Your task is to copy every line of the entries that contains "grey".

★ ★ ★ ★ ★ ★ ★

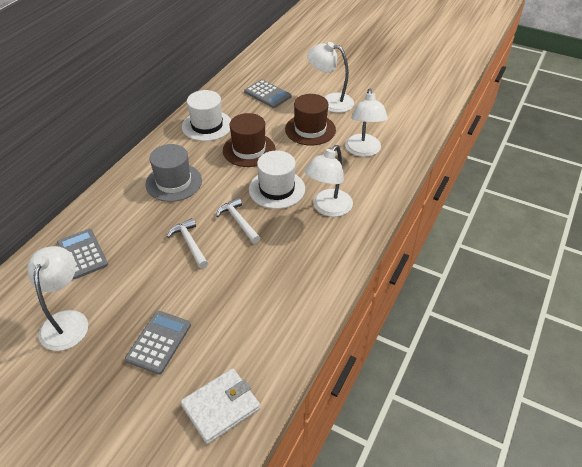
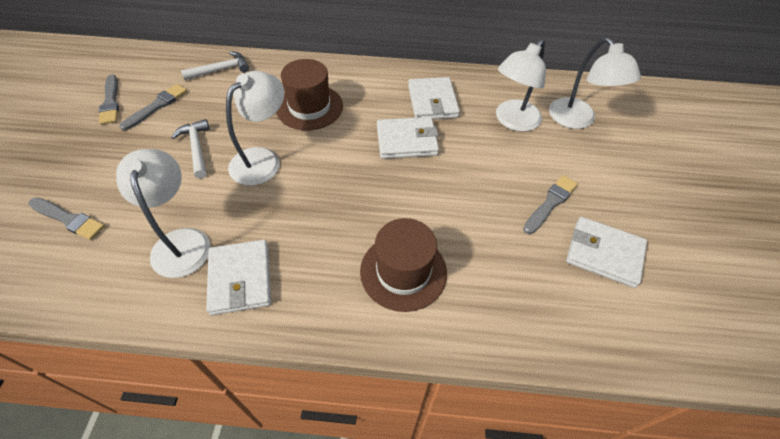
grey brush: 0 -> 4
grey calculator: 3 -> 0
grey hat: 1 -> 0
white hat: 2 -> 0
white wallet: 1 -> 4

★ ★ ★ ★ ★ ★ ★

▸ **THE COMPLETED TASK**
grey brush: 0 -> 4
grey calculator: 3 -> 0
grey hat: 1 -> 0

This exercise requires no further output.